» **Source data**:

************

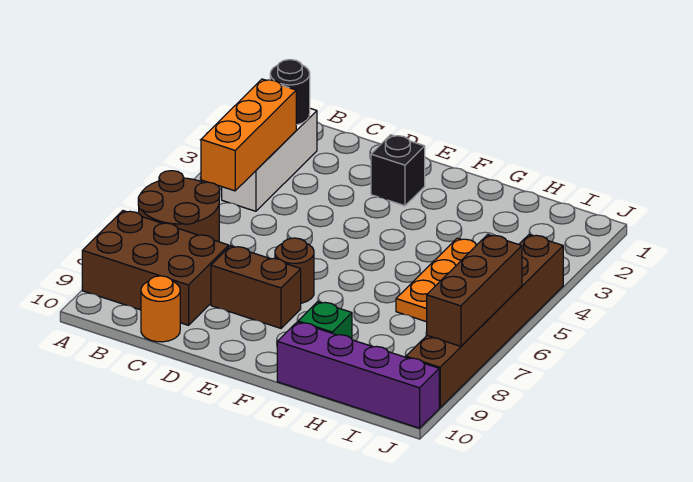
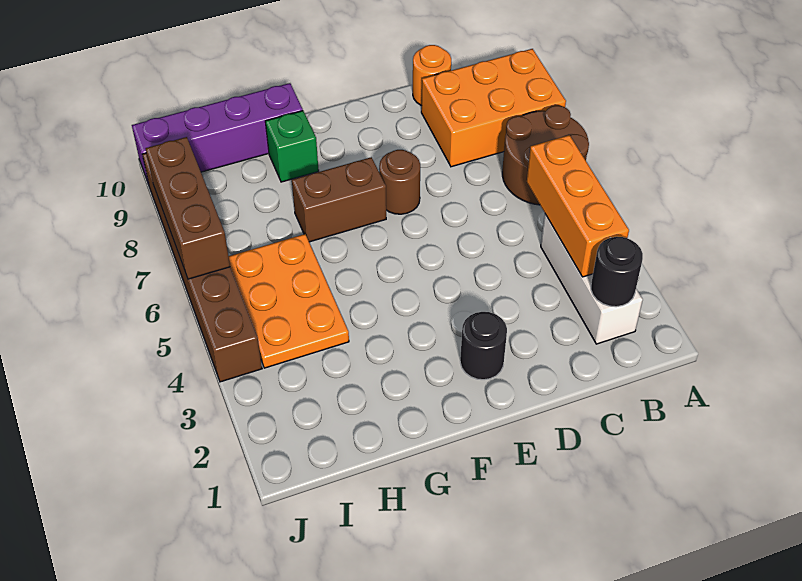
brown brick A8:C9 level 1 -> orange brick A8:C9 level 1
brown brick D8:E8 level 1 -> brown brick F7:G7 level 1
black brick E2 level 1 -> black round brick E2 level 1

************

» **Work request**: Using the listing above, report each line that mentions the word "brown".

» **Problem solution**:
brown brick A8:C9 level 1 -> orange brick A8:C9 level 1
brown brick D8:E8 level 1 -> brown brick F7:G7 level 1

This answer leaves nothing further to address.